Your answer must be a single number: how many lines in the records include the word "carton".
++++ DATASET RECORDS ++++
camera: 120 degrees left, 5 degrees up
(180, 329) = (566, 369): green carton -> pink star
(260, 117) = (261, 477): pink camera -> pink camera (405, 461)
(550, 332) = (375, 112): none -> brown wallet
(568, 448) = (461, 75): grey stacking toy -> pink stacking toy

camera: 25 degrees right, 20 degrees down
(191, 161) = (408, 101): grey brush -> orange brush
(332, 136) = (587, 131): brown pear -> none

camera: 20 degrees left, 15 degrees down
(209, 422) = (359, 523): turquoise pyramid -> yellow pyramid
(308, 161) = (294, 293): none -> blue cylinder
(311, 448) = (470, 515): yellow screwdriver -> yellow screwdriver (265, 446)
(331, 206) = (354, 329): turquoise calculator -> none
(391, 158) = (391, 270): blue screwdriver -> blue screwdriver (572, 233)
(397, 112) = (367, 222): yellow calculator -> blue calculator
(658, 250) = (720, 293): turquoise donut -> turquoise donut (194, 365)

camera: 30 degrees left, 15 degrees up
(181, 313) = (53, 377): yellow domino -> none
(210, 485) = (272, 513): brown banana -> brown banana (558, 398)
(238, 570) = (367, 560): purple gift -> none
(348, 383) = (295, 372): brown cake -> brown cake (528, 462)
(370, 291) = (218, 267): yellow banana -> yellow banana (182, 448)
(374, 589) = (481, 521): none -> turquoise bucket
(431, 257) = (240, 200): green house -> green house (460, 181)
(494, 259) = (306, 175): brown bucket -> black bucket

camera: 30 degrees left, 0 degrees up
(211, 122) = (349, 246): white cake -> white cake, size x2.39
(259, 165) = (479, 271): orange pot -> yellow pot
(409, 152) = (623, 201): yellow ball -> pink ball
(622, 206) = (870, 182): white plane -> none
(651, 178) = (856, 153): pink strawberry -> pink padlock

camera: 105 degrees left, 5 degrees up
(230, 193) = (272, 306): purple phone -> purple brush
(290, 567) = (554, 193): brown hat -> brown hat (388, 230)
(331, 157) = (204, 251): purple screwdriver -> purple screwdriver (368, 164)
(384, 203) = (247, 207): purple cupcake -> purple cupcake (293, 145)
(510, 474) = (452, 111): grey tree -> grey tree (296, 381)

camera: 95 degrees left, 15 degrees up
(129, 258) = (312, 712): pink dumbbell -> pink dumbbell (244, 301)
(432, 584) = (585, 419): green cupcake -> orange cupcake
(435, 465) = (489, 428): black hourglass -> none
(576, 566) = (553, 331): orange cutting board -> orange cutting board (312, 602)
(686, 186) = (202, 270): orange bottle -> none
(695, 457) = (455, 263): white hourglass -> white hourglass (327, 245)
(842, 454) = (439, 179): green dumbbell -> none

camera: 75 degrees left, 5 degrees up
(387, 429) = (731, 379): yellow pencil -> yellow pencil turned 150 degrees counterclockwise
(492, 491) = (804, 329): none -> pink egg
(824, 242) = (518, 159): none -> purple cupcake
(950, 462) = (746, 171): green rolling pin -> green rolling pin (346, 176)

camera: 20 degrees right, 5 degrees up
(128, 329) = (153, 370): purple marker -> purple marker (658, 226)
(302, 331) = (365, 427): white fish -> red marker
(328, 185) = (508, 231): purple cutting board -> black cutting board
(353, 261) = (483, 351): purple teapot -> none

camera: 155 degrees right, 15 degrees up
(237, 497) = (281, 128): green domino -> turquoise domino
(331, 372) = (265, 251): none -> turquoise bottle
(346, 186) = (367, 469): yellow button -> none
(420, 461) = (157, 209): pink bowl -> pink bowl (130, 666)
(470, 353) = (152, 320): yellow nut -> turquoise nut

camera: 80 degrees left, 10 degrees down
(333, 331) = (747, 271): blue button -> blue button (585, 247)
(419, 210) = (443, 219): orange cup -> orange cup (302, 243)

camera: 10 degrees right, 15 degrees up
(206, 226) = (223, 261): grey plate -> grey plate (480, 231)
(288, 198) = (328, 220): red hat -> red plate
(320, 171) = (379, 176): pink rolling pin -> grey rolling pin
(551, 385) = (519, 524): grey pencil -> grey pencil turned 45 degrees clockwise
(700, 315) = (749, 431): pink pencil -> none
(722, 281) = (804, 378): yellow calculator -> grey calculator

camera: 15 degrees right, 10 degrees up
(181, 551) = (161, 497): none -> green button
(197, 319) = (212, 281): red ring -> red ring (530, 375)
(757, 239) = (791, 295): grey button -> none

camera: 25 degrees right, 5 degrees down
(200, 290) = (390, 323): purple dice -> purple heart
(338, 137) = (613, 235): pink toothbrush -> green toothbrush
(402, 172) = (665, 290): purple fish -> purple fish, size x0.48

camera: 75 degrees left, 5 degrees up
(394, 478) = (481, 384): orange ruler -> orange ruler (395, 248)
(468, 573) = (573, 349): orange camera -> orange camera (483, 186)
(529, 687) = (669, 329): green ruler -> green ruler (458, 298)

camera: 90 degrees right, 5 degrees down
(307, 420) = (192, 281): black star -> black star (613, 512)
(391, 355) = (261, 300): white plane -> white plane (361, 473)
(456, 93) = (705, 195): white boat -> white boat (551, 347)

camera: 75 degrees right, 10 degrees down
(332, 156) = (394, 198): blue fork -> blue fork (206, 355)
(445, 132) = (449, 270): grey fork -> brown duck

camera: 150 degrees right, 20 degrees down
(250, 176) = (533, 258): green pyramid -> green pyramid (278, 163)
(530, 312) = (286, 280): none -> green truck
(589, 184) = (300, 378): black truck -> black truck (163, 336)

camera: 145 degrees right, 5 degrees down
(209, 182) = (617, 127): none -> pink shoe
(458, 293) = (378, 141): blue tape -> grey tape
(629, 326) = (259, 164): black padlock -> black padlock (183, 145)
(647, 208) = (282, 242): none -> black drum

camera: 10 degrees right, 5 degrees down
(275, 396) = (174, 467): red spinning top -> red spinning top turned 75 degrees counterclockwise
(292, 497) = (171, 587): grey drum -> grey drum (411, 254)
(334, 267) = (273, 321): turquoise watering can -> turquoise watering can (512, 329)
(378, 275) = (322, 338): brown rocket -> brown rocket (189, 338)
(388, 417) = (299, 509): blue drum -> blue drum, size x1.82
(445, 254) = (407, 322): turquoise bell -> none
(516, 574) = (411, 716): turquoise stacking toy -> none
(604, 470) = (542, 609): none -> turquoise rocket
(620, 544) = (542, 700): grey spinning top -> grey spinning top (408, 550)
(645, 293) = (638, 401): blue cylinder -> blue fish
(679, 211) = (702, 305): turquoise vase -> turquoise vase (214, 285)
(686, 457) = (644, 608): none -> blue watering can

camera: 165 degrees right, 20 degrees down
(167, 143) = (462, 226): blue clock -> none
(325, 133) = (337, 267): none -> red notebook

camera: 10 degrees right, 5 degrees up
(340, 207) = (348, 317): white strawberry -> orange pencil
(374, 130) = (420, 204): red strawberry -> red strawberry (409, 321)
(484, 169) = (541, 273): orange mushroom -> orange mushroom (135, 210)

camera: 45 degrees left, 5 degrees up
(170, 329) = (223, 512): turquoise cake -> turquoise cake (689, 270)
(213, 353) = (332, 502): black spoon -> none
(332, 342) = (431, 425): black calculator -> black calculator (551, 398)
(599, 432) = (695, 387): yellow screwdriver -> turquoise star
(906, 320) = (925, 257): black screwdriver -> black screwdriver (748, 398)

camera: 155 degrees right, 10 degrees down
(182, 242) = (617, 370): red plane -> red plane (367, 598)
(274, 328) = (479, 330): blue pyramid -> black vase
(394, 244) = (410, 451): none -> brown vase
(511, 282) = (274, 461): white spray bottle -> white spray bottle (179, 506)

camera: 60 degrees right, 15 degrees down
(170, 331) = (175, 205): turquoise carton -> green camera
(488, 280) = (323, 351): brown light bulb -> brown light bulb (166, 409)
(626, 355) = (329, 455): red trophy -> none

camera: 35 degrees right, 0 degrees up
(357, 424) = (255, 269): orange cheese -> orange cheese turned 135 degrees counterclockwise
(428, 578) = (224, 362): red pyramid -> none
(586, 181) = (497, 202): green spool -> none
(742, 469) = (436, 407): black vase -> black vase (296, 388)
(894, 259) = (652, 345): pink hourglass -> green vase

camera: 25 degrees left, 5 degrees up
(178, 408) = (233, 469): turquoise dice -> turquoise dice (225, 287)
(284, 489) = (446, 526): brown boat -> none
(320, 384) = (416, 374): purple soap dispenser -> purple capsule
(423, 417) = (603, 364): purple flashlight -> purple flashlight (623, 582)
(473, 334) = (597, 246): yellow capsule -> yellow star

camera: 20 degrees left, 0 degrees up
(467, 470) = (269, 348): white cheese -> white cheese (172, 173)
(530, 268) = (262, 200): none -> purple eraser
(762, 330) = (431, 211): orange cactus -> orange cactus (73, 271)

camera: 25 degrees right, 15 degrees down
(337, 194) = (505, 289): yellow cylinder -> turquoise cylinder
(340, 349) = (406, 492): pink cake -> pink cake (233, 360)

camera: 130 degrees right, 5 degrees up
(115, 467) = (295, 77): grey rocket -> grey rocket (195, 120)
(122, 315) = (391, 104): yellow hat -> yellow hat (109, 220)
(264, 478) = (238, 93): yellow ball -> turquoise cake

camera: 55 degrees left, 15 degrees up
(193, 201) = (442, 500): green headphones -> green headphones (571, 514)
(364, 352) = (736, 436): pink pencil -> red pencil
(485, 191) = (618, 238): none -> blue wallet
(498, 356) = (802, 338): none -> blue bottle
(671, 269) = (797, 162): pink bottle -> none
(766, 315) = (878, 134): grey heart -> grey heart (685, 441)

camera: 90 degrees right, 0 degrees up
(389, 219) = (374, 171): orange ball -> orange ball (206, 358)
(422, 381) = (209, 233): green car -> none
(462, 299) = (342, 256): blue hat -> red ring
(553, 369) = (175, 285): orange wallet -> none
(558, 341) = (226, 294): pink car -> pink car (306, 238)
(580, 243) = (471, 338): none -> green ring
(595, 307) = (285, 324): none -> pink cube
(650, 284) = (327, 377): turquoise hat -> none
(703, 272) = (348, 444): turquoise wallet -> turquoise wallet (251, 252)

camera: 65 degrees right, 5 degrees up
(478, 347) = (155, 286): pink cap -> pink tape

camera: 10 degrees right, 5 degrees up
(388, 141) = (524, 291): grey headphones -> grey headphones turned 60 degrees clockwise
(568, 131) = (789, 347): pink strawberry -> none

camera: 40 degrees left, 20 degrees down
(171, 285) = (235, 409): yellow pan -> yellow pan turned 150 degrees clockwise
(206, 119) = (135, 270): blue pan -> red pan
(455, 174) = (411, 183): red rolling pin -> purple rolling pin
++++
▶ _RESPONSE_:
2